**Work instruction:** Your answer should consist of the complete listing, repeated verbatim.

**Given material:**
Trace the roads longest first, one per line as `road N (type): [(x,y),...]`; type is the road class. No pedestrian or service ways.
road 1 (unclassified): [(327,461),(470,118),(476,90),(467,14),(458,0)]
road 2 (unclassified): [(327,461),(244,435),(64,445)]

**Answer area:**
Trace the roads longest first, one per line as `road N (type): [(x,y),...]`; type is the road class. No pedestrian or service ways.
road 1 (unclassified): [(327,461),(470,118),(476,90),(467,14),(458,0)]
road 2 (unclassified): [(327,461),(244,435),(64,445)]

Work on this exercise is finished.